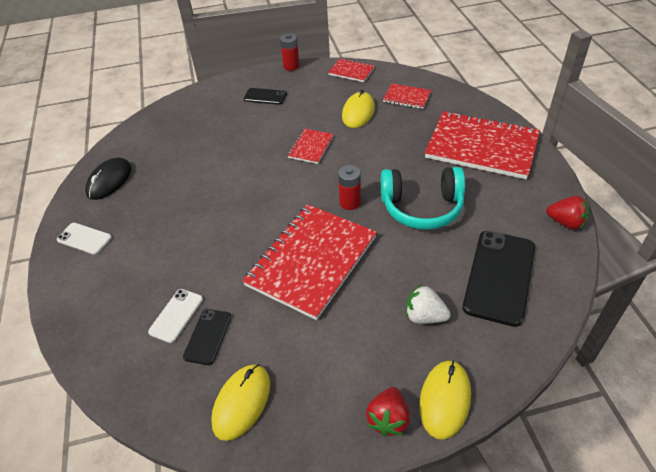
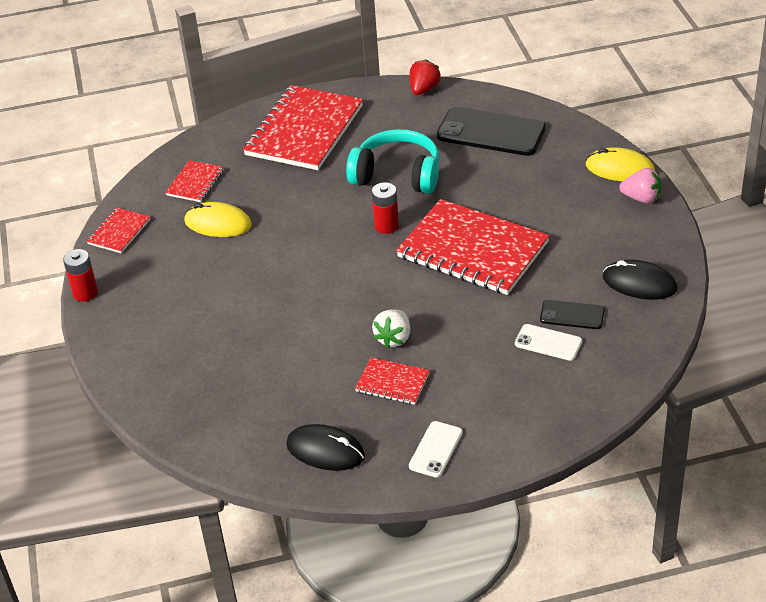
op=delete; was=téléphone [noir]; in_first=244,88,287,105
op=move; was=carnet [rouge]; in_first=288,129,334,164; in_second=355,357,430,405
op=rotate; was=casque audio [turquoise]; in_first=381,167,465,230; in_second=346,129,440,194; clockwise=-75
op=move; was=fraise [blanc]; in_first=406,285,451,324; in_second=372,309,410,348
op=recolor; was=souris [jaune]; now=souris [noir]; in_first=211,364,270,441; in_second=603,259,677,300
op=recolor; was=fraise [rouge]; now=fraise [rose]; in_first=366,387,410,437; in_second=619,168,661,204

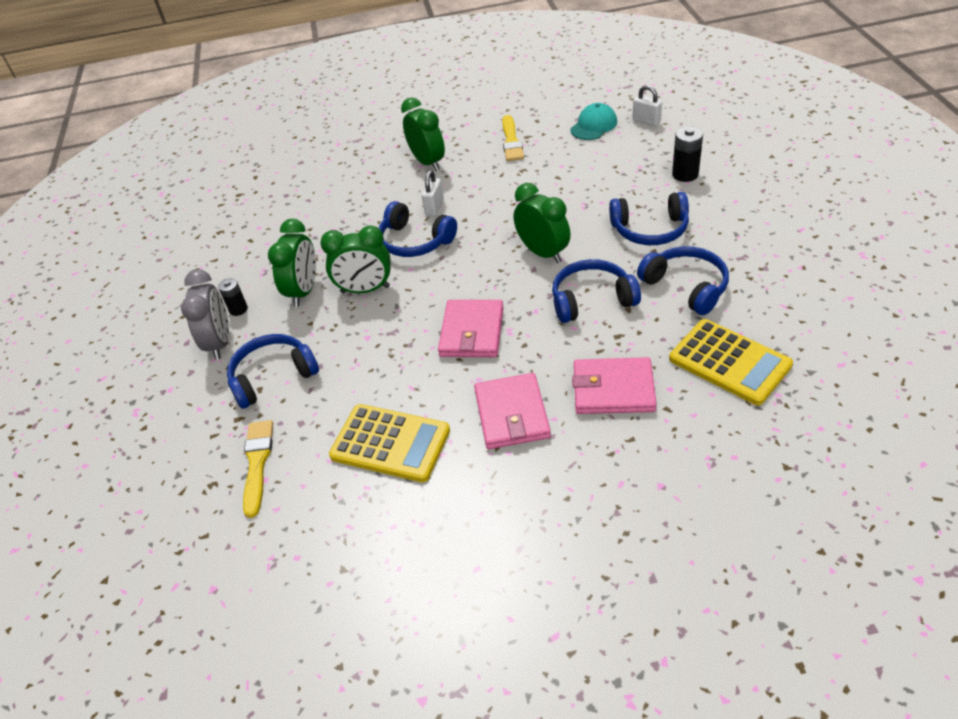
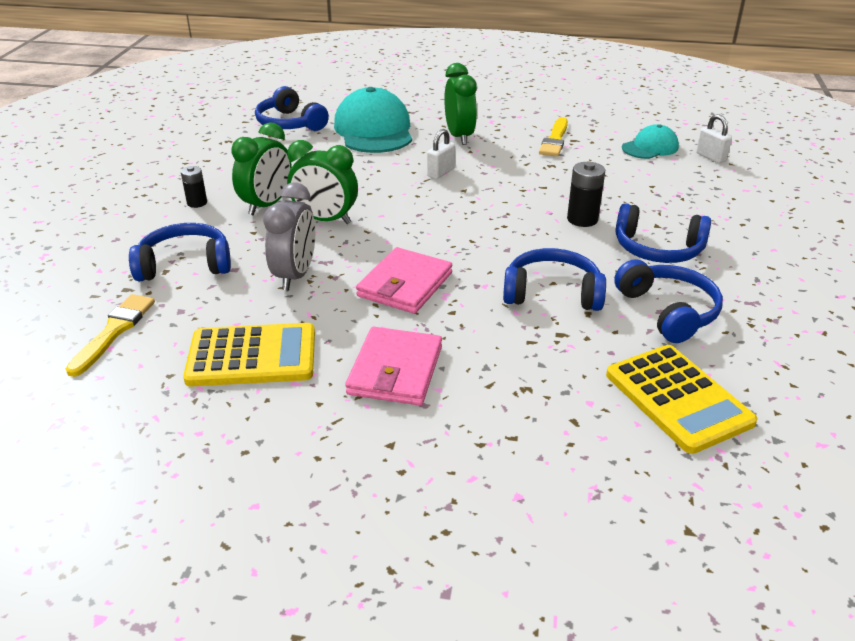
op=move; was=pile [noir]; in_first=672,126,703,182; in_second=567,162,605,227
op=delete; was=réveil [vert]; in_first=514,183,571,263
op=move; was=casque audio [bleu]; in_first=379,201,457,257; in_second=255,86,329,131
op=move; was=réveil [gris]; in_first=181,269,229,360; in_second=263,182,315,290
op=delete; was=portefeuille [rose]; in_first=572,357,657,414
op=rotate; was=calculatrice [jaune]; in_first=329,404,450,482; in_second=183,323,315,387; clockwise=-45
op=insert; now=casquette [turquoise]; in_second=334,87,412,153

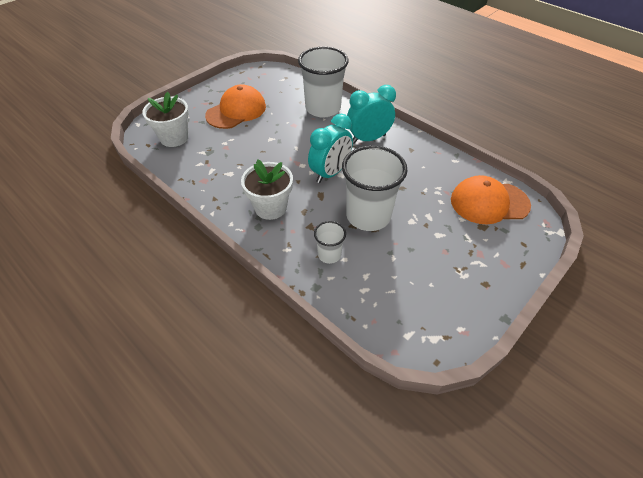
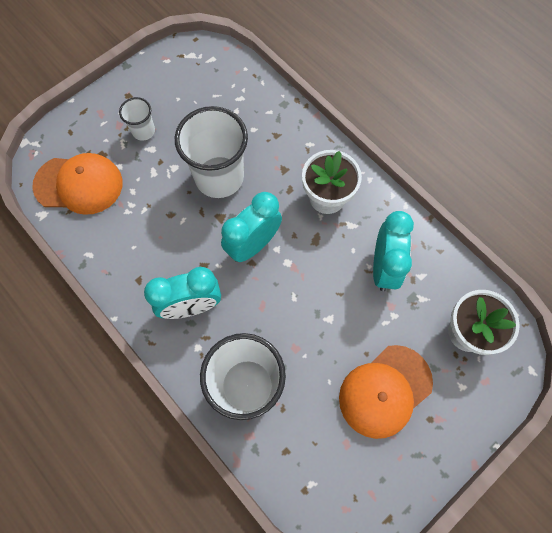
op=move; was=gobelet [blanc]; in_first=314,221,346,264; in_second=119,97,155,141
op=insert; now=réveil [turquoise]; in_second=373,211,414,291

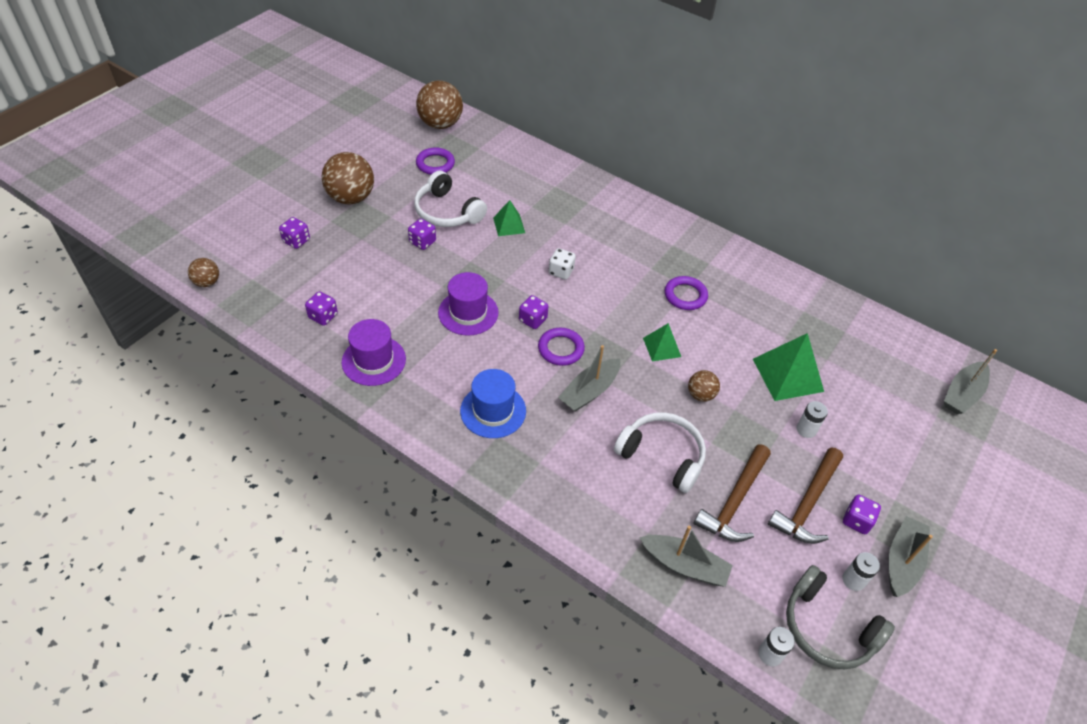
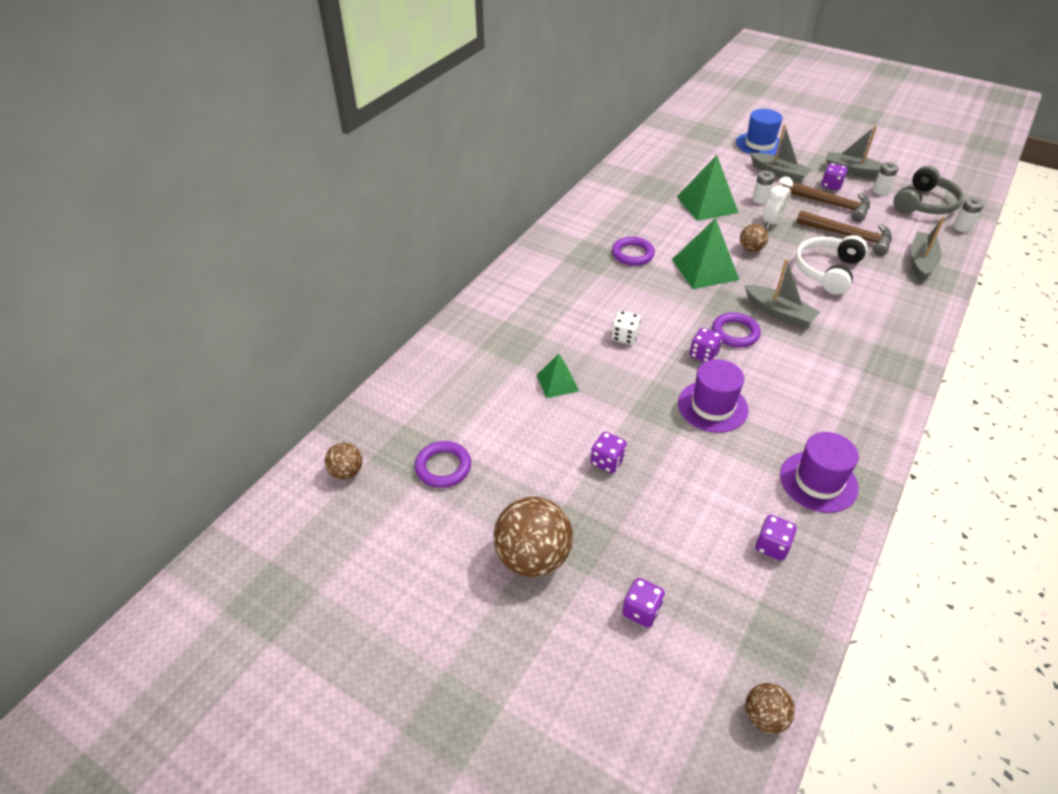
op=resize; was=balle [marron]; in_first=416,80,463,129; in_second=325,442,362,479; ratio=0.52
op=delete; was=casque audio [blanc]; in_first=414,171,487,227
op=resize; was=pyramide [vert]; in_first=643,323,681,361; in_second=672,218,739,289; ratio=1.72
op=move; was=bateau [gris]; in_first=944,349,997,414; in_second=750,124,812,183
op=move; was=chapeau [bleu]; in_first=460,369,526,438; in_second=736,109,783,155
op=insert; now=réveil [blanc]; in_second=763,177,793,229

▶ _TASK STATEMENT_
Lines from the one that contains "op=move; was=gobelet [blanc];" through the last line of the data above are to be extracted exactly, with no pictures and no other lines.

▶ _WRITTEN REPLY_
op=move; was=gobelet [blanc]; in_first=314,221,346,264; in_second=119,97,155,141
op=insert; now=réveil [turquoise]; in_second=373,211,414,291

op=resize; was=balle [marron]; in_first=416,80,463,129; in_second=325,442,362,479; ratio=0.52
op=delete; was=casque audio [blanc]; in_first=414,171,487,227
op=resize; was=pyramide [vert]; in_first=643,323,681,361; in_second=672,218,739,289; ratio=1.72
op=move; was=bateau [gris]; in_first=944,349,997,414; in_second=750,124,812,183
op=move; was=chapeau [bleu]; in_first=460,369,526,438; in_second=736,109,783,155
op=insert; now=réveil [blanc]; in_second=763,177,793,229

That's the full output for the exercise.